/---

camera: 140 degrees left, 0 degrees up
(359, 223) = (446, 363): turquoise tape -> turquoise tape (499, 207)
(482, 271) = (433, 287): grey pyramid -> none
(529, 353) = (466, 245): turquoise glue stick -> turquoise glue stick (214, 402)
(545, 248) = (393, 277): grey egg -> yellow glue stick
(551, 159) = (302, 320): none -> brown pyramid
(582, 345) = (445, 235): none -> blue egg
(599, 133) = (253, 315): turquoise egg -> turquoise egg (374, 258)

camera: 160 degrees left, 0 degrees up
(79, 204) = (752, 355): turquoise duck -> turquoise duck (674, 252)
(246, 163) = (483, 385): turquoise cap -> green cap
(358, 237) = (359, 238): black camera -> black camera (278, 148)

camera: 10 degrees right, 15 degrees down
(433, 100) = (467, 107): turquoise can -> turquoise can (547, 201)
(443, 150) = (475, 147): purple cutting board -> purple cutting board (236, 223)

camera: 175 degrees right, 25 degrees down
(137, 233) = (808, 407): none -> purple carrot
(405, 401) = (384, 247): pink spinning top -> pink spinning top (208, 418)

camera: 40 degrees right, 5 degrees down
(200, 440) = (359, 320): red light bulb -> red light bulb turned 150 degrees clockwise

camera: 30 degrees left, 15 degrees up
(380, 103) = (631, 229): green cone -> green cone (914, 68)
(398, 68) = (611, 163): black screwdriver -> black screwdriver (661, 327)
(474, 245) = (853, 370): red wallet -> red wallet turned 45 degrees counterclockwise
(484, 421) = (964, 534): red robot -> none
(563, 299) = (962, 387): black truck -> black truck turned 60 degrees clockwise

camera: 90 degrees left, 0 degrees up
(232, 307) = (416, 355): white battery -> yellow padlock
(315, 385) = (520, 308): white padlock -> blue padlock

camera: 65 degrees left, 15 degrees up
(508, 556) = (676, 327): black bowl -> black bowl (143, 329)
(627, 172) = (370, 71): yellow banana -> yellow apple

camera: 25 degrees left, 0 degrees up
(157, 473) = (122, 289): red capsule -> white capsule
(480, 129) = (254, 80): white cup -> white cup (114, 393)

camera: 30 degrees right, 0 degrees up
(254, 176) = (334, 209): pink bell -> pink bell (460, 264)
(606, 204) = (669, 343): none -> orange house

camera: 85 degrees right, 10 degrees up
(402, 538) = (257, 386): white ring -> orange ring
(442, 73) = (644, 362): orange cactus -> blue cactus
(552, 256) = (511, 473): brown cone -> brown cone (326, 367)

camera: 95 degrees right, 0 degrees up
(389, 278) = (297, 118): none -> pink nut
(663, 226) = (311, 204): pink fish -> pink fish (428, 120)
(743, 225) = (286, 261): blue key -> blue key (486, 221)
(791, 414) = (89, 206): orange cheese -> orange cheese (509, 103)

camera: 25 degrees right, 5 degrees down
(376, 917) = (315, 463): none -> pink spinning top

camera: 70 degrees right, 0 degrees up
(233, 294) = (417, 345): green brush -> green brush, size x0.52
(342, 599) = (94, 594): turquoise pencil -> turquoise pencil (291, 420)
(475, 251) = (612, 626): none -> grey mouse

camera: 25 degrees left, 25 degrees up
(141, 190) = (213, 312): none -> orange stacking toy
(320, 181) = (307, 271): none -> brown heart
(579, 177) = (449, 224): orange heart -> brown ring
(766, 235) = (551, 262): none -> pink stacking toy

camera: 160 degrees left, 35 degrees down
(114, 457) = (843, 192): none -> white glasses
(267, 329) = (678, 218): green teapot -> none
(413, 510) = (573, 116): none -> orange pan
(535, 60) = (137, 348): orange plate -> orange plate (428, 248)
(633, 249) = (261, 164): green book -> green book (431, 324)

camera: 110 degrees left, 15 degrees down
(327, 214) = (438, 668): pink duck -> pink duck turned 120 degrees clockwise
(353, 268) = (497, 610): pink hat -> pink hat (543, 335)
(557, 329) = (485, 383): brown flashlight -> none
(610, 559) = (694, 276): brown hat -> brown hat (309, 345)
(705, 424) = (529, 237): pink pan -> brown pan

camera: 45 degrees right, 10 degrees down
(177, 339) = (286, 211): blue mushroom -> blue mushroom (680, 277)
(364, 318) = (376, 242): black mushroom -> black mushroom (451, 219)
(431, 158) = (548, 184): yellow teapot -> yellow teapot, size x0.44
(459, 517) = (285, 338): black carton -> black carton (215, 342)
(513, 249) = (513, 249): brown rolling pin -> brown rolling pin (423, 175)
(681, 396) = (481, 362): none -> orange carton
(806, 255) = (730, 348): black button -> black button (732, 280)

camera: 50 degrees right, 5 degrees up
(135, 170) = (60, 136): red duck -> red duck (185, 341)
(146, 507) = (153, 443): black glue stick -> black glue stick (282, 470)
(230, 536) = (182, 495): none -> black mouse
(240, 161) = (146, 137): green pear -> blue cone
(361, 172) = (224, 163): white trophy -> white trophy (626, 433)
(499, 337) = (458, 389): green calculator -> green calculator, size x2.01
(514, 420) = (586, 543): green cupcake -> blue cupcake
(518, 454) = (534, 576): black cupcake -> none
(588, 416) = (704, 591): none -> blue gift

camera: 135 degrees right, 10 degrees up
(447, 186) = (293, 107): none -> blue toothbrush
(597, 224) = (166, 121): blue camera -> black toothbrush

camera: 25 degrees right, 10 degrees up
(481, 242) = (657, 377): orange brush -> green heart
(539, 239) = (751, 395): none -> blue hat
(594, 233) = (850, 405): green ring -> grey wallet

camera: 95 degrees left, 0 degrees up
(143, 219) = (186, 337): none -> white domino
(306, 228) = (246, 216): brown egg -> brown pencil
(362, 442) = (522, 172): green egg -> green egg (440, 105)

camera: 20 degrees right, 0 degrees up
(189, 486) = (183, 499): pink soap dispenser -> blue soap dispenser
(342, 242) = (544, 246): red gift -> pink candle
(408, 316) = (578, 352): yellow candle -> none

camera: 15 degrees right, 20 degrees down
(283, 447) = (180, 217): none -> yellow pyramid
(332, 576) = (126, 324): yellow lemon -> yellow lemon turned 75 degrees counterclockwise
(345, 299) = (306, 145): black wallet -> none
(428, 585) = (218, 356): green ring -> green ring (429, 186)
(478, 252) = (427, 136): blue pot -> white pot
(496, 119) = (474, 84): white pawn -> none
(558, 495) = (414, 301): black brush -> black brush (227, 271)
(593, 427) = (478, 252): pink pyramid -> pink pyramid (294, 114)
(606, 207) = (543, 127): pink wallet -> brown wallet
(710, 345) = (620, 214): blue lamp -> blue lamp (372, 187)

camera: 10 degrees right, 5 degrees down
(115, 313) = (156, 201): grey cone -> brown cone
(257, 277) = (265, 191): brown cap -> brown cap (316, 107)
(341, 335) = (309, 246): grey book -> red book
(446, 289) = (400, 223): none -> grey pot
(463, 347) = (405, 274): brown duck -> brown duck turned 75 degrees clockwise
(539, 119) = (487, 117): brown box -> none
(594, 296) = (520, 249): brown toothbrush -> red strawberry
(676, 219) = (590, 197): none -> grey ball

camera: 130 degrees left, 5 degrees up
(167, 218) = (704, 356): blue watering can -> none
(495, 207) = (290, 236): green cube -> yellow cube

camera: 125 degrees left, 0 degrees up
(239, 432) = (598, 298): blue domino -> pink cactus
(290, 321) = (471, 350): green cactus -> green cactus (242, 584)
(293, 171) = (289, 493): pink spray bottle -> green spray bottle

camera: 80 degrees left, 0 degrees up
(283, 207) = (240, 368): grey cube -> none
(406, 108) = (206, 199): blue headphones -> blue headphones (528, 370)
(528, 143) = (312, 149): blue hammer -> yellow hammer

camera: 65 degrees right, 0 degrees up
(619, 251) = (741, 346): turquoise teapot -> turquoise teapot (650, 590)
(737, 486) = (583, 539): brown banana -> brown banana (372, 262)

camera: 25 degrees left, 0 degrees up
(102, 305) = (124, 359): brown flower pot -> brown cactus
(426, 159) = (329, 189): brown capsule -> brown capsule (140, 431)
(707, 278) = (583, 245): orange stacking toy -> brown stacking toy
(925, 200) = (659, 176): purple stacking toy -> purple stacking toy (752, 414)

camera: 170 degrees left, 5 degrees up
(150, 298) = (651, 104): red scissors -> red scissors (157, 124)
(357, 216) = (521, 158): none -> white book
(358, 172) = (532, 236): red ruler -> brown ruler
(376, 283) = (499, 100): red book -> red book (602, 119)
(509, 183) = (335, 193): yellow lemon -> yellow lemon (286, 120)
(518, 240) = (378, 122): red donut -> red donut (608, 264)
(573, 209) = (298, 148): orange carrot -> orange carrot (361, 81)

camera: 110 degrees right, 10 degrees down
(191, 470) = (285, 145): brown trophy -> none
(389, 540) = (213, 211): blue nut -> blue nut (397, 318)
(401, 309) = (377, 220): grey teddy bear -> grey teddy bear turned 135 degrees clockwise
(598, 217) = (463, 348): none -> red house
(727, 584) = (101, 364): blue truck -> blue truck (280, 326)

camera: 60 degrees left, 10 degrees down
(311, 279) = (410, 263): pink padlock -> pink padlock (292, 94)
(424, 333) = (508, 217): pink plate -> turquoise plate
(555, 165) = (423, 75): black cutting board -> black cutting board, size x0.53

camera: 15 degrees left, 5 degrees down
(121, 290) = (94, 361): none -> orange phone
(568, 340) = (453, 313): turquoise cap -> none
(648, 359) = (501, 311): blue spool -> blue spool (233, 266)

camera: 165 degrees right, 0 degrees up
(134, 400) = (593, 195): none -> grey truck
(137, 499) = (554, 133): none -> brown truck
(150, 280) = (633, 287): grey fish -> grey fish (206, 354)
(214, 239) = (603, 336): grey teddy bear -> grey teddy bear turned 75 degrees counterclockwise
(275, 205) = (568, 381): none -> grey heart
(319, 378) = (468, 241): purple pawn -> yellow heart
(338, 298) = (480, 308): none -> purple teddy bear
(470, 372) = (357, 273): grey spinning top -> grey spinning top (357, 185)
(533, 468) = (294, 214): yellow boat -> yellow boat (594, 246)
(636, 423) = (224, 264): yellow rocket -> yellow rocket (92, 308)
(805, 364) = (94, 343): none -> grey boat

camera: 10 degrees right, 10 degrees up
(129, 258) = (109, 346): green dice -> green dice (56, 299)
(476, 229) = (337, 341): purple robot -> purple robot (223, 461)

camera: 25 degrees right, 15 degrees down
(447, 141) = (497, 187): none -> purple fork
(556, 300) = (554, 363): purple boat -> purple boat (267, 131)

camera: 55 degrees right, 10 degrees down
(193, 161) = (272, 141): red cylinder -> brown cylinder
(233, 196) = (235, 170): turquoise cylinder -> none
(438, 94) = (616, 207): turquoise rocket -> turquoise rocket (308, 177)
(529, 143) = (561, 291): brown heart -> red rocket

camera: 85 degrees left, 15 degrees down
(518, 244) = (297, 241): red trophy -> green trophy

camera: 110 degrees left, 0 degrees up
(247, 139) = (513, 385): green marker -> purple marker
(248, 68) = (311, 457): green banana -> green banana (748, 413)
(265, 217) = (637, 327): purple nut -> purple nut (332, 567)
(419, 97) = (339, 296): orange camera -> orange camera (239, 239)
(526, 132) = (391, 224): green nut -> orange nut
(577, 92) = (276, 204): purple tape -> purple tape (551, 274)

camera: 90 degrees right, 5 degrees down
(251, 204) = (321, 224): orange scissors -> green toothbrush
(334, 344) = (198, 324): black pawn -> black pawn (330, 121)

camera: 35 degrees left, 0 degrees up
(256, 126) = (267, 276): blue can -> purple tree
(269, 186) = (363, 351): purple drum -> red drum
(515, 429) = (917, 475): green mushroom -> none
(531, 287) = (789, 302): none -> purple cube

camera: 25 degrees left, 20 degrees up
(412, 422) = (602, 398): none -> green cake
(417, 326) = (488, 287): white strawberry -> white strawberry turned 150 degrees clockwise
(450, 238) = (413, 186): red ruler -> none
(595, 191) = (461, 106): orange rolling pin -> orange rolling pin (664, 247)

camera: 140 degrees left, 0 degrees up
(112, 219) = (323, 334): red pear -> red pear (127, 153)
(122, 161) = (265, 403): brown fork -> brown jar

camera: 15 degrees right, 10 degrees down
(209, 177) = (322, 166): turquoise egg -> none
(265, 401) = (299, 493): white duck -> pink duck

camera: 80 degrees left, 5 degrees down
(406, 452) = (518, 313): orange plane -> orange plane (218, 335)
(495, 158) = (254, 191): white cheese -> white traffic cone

\---

_Required work_
Take the records above and return, word for word, only the lines that fall from the line with "(177, 339) = (286, 211): blue" to the line with "(806, 255) = (730, 348): black", both of them included.

_Problem solution_
(177, 339) = (286, 211): blue mushroom -> blue mushroom (680, 277)
(364, 318) = (376, 242): black mushroom -> black mushroom (451, 219)
(431, 158) = (548, 184): yellow teapot -> yellow teapot, size x0.44
(459, 517) = (285, 338): black carton -> black carton (215, 342)
(513, 249) = (513, 249): brown rolling pin -> brown rolling pin (423, 175)
(681, 396) = (481, 362): none -> orange carton
(806, 255) = (730, 348): black button -> black button (732, 280)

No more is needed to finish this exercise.